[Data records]
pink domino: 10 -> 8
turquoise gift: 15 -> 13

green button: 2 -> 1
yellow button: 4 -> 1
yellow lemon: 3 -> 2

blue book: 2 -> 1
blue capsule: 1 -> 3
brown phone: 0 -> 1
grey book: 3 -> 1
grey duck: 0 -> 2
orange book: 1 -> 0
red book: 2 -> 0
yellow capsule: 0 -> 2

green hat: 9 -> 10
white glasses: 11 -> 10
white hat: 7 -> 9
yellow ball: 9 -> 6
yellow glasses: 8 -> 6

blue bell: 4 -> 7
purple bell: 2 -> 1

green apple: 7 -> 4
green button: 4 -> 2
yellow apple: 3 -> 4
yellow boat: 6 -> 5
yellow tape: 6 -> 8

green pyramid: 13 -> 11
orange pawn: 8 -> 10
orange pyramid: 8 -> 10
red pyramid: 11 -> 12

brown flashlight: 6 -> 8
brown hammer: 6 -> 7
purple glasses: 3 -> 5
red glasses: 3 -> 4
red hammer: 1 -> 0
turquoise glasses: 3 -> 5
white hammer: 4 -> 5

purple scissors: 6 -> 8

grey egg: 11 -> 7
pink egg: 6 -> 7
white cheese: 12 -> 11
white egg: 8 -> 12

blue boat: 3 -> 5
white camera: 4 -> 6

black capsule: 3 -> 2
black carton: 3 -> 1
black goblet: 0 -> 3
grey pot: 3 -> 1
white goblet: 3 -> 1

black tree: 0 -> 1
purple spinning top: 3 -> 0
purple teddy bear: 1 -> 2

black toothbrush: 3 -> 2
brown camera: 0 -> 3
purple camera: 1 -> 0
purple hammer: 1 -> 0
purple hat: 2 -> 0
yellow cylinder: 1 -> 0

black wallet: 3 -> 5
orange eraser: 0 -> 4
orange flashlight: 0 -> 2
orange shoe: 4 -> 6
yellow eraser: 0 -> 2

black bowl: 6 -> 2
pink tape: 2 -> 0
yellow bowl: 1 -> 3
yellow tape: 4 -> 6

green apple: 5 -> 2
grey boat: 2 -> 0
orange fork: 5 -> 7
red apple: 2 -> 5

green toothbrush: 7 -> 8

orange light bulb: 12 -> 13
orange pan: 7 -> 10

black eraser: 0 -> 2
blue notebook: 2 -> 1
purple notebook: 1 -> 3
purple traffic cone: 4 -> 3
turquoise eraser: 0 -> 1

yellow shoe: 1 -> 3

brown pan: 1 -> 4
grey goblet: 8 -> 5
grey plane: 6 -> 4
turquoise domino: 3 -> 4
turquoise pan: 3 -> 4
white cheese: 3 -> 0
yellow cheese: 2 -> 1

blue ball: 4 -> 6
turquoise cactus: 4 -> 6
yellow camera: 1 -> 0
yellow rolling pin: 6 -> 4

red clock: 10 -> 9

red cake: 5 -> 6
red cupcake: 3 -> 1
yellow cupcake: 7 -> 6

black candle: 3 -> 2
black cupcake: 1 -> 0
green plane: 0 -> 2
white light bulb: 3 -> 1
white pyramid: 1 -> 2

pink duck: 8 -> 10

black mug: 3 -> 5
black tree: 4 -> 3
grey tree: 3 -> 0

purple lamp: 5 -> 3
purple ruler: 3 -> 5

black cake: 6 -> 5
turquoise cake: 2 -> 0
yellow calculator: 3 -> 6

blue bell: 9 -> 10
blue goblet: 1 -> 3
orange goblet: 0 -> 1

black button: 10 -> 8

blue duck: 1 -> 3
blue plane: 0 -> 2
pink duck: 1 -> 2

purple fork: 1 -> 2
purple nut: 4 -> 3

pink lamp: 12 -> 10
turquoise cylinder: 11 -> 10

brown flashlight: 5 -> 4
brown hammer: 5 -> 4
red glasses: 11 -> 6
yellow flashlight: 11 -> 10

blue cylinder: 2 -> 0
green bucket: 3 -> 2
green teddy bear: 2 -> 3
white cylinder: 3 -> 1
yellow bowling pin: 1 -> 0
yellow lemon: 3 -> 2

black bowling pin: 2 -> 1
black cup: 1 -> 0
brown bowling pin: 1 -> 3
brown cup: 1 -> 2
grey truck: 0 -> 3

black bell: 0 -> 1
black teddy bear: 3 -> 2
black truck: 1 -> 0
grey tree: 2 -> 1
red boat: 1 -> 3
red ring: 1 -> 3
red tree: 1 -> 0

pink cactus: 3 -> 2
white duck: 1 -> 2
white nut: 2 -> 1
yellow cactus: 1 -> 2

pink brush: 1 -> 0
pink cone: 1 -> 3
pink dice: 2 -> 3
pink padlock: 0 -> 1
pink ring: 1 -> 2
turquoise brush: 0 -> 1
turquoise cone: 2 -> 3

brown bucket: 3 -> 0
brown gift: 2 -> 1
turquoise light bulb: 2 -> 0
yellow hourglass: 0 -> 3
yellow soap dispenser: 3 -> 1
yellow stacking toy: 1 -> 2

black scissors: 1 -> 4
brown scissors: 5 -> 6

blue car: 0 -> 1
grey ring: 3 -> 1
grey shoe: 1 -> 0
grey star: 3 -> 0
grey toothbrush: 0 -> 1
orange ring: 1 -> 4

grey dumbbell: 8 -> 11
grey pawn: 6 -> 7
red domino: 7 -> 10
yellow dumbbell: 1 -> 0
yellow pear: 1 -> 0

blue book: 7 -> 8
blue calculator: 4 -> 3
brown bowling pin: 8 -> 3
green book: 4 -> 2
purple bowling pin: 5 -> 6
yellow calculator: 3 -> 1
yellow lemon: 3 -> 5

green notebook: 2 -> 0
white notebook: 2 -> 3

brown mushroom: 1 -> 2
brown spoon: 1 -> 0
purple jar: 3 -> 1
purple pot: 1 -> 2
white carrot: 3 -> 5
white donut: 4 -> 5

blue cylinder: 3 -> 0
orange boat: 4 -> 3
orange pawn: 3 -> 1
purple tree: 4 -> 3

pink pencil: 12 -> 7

**Your goal:** Go through the data and copy every line that includes "dumbbell".

**Exercise solution:**
grey dumbbell: 8 -> 11
yellow dumbbell: 1 -> 0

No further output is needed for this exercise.